Here are the records. Write out exactly the lines between the one holding "LCD2 pin SCL: A0 -> D1" and the one holding "SONAR pin GND: GND -> VIN", inclusive.

[Data records]
────────────────────

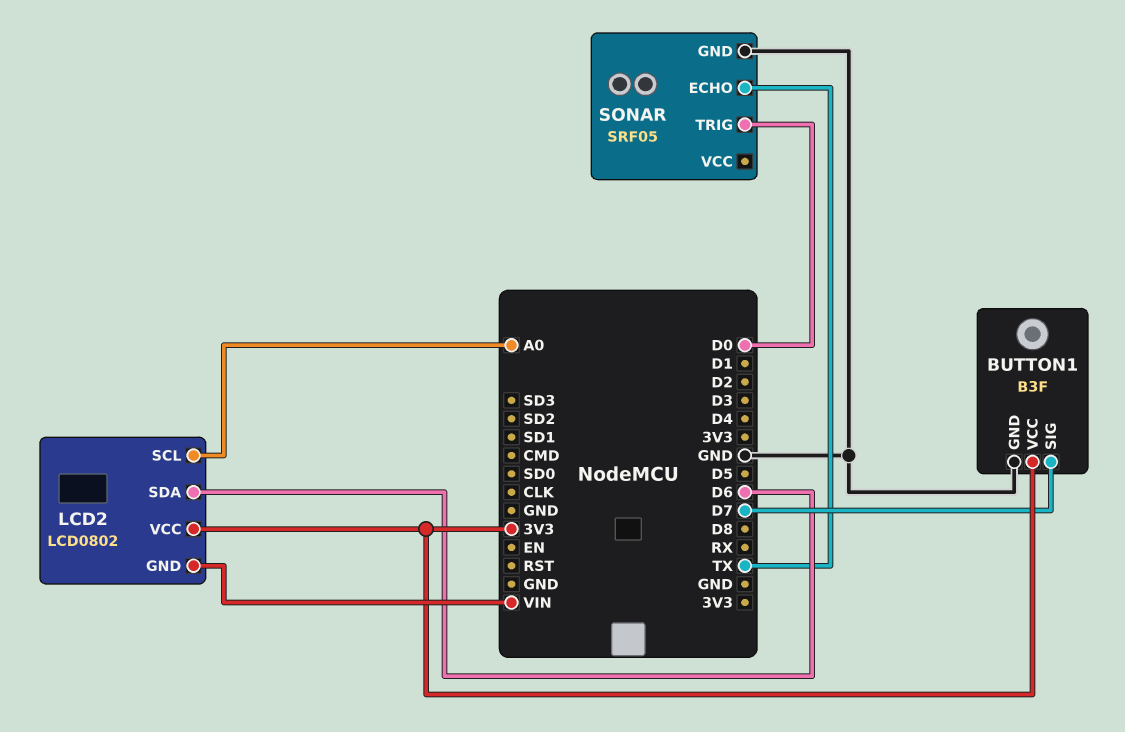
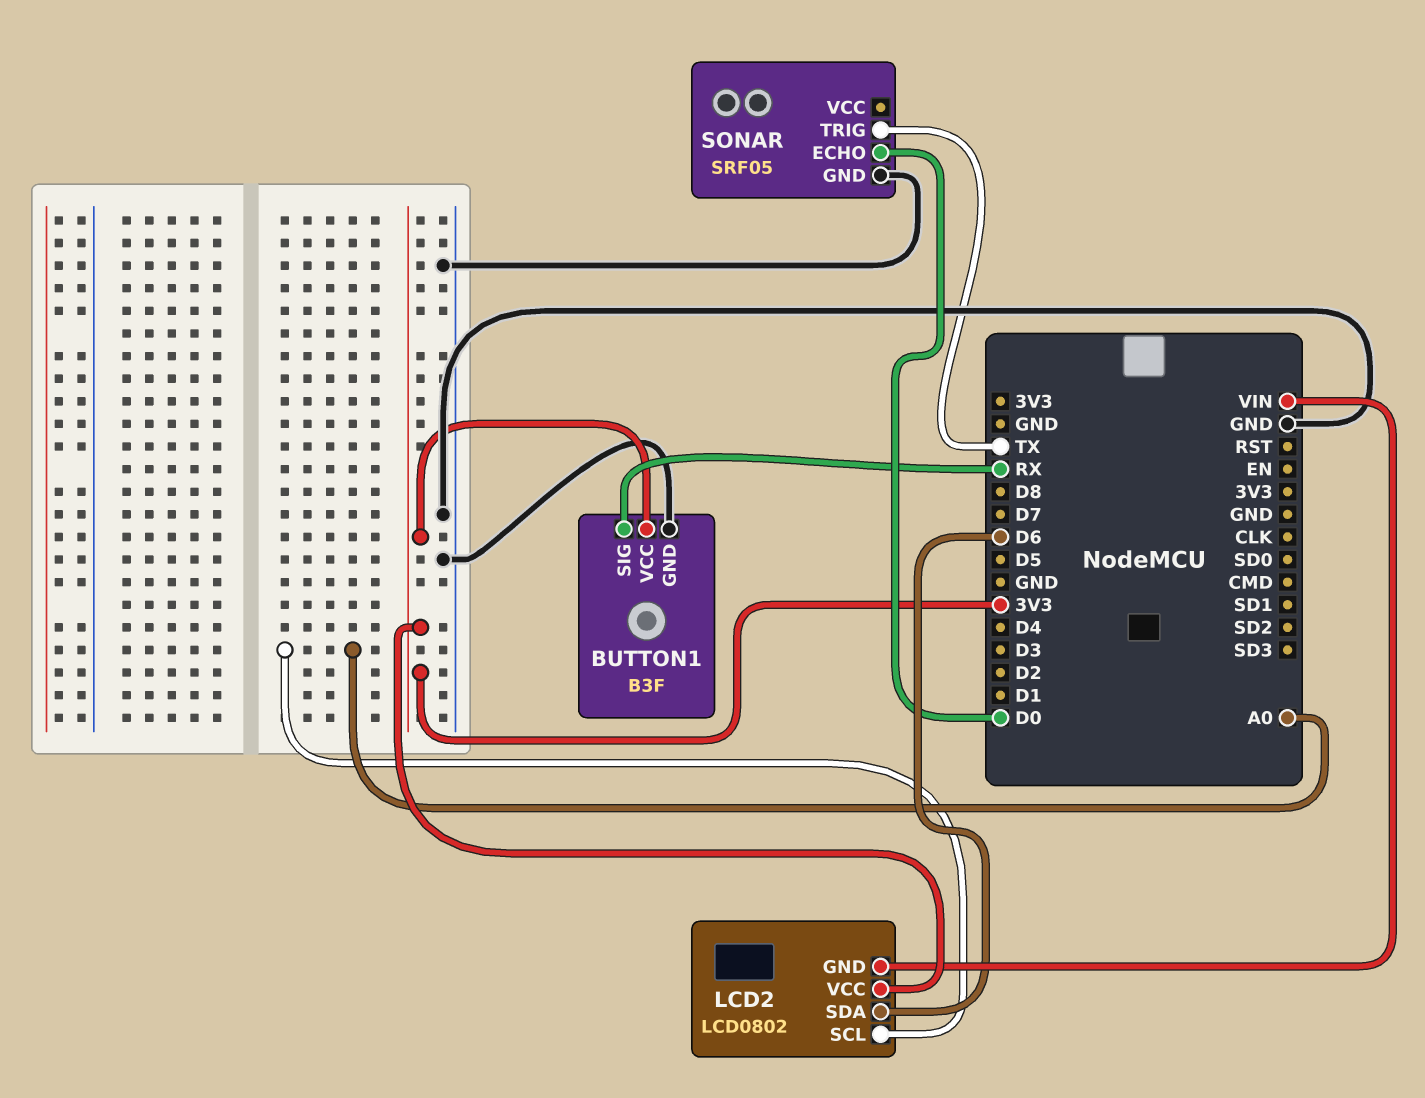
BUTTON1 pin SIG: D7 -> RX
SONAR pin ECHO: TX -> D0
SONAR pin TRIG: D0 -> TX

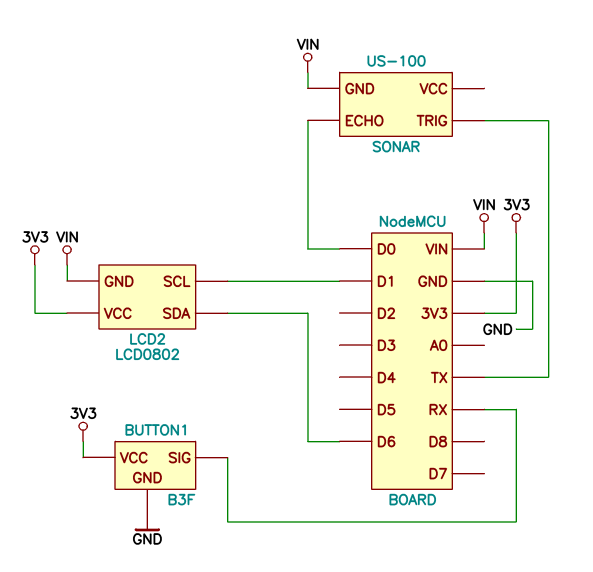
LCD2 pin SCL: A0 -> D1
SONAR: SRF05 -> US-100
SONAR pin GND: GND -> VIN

────────────────────

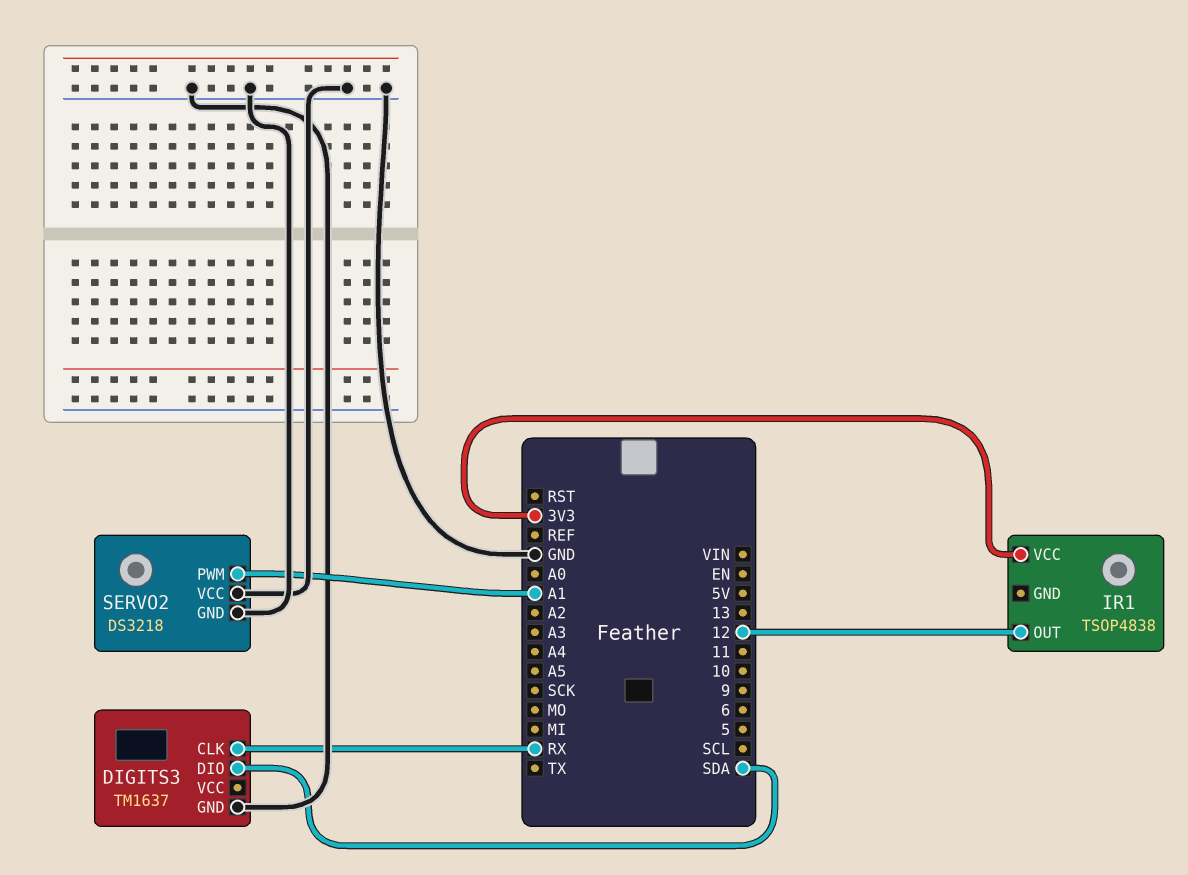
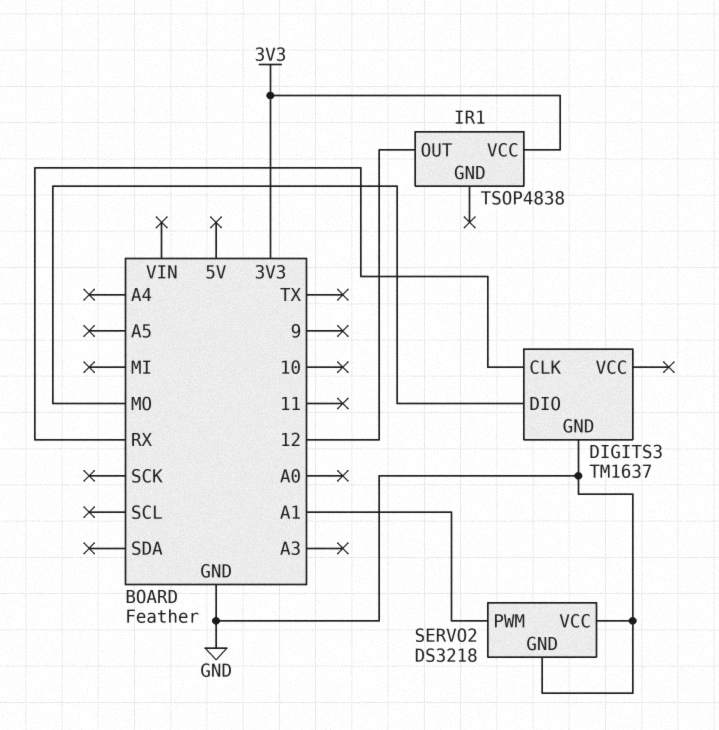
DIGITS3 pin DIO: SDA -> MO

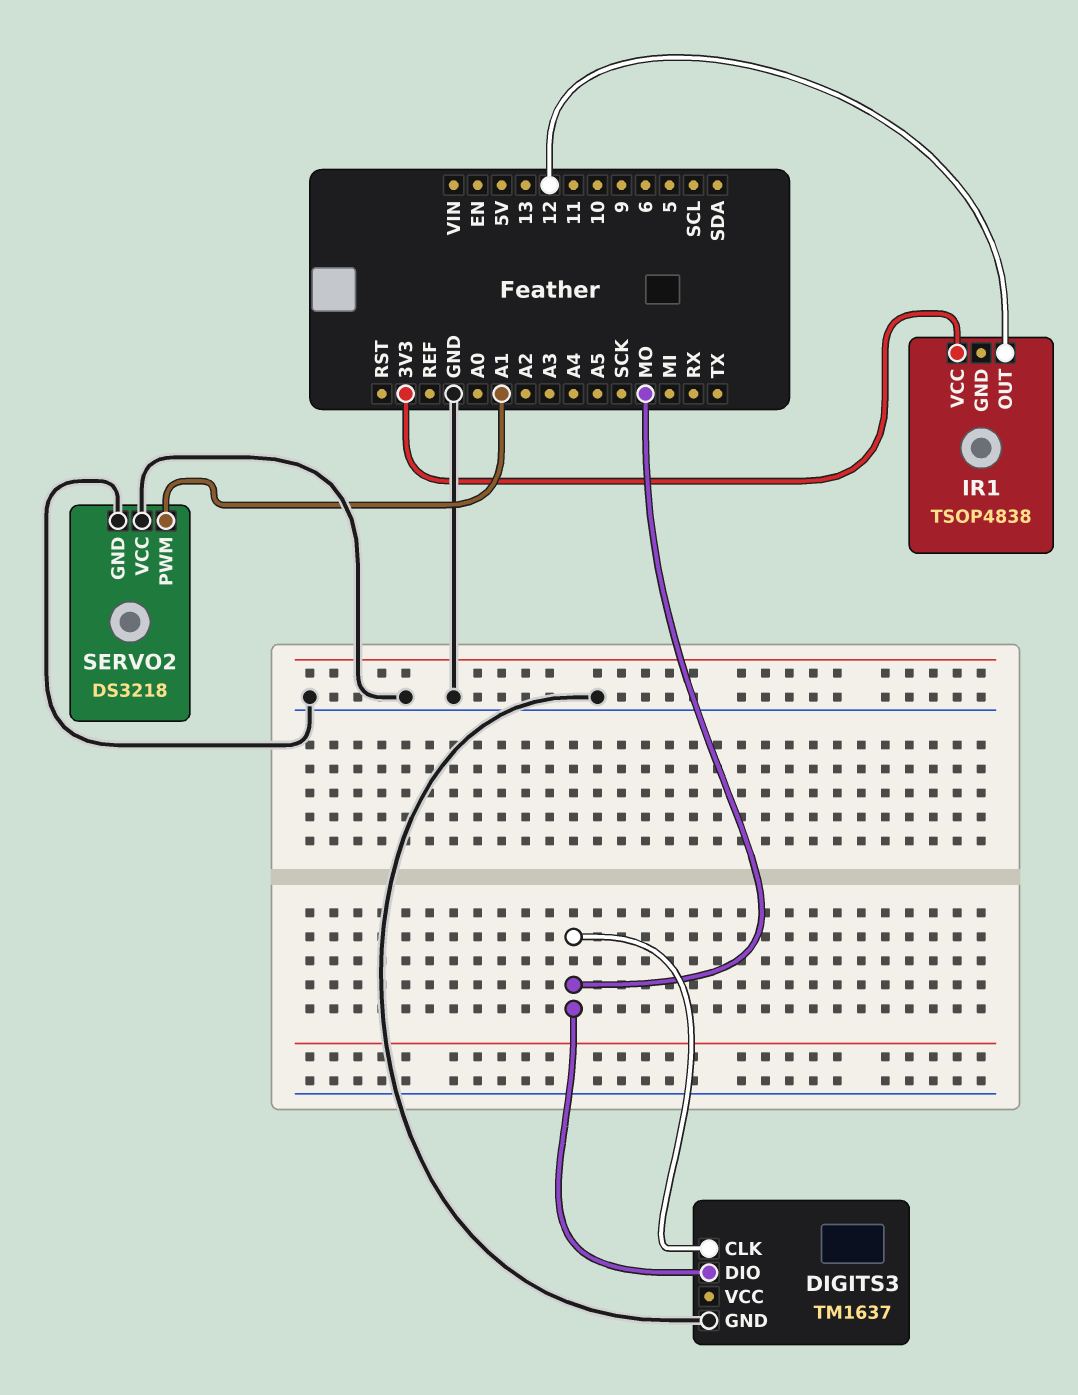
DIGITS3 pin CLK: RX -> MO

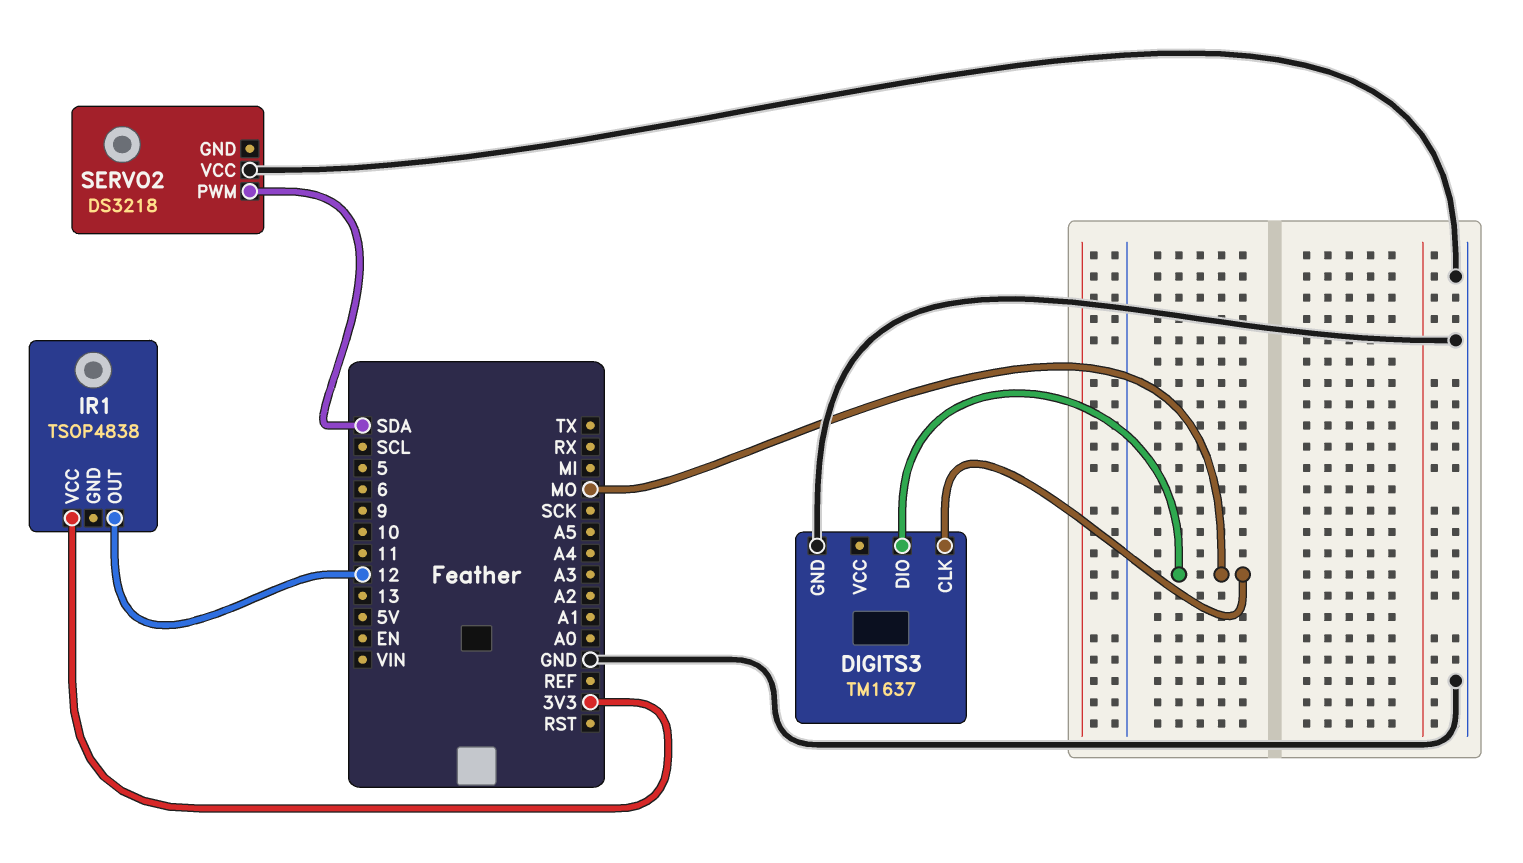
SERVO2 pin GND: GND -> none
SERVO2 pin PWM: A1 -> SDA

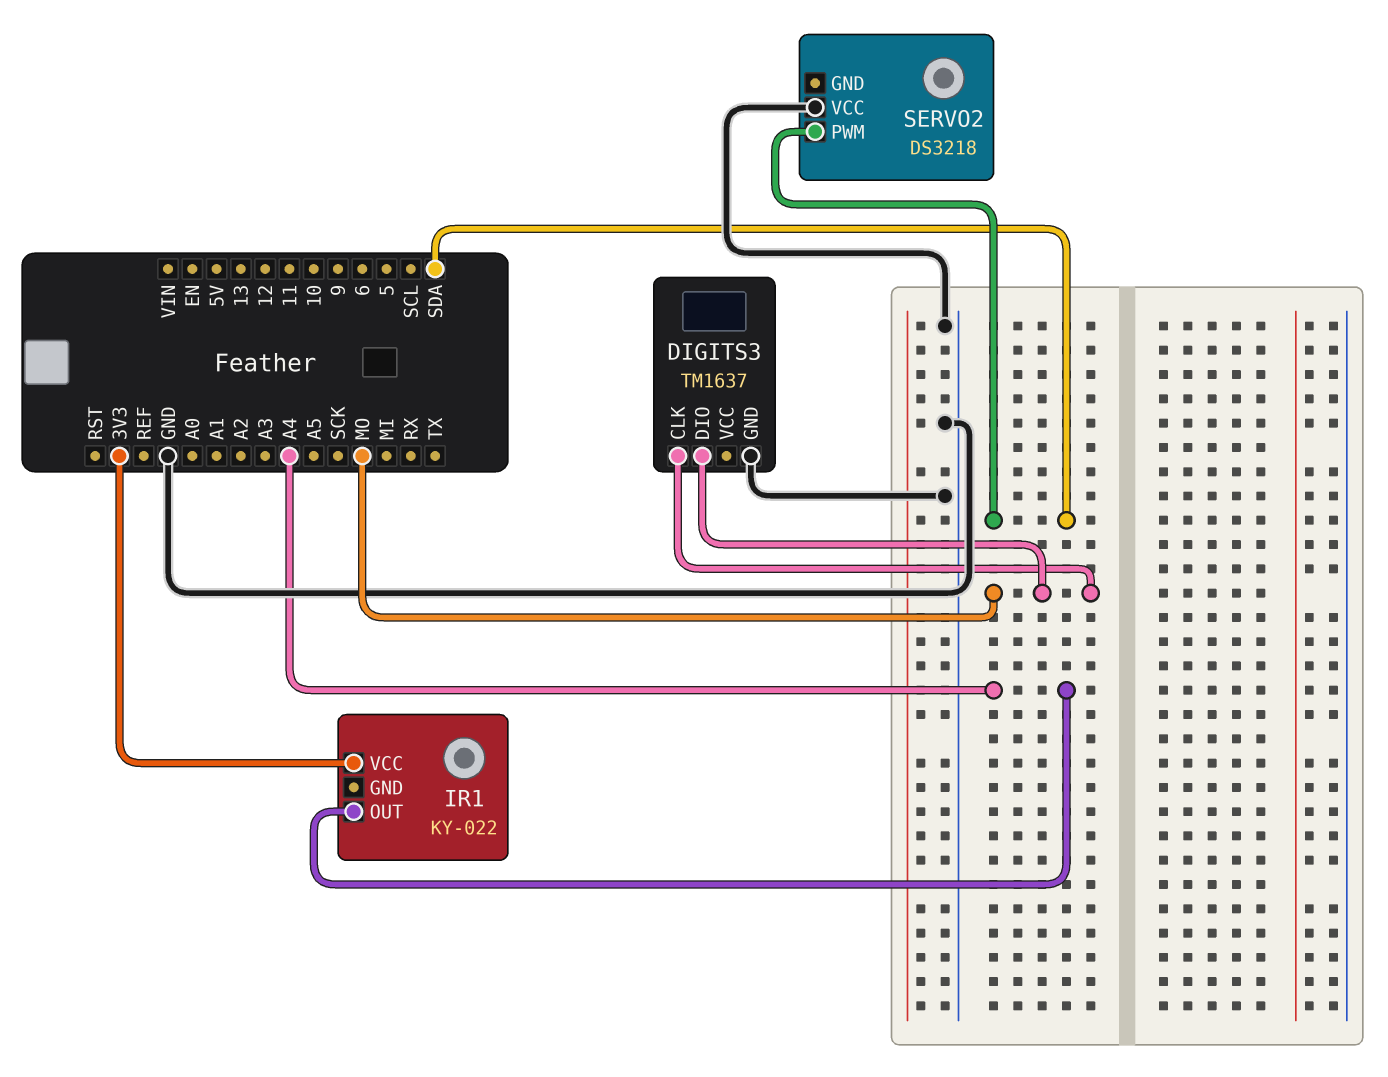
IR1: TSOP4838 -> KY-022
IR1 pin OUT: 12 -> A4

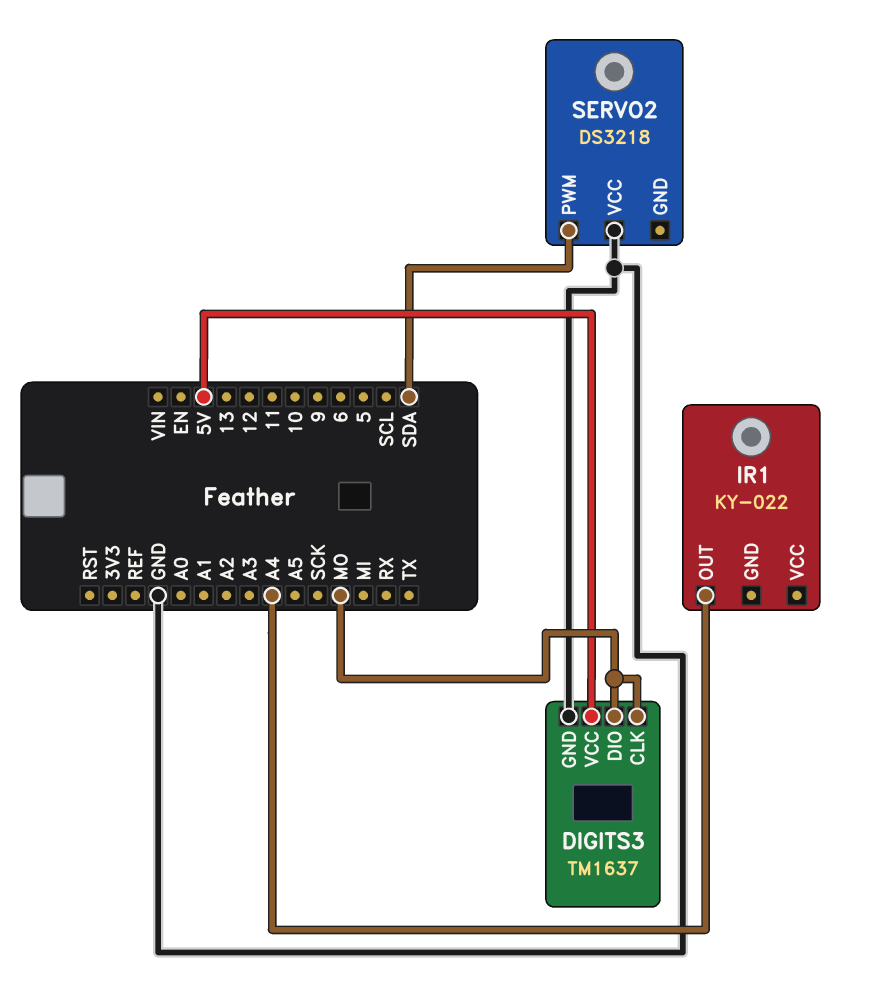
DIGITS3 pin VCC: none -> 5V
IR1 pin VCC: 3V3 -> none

────────────────────

→ **Result below**:
LCD2 pin SCL: A0 -> D1
SONAR: SRF05 -> US-100
SONAR pin GND: GND -> VIN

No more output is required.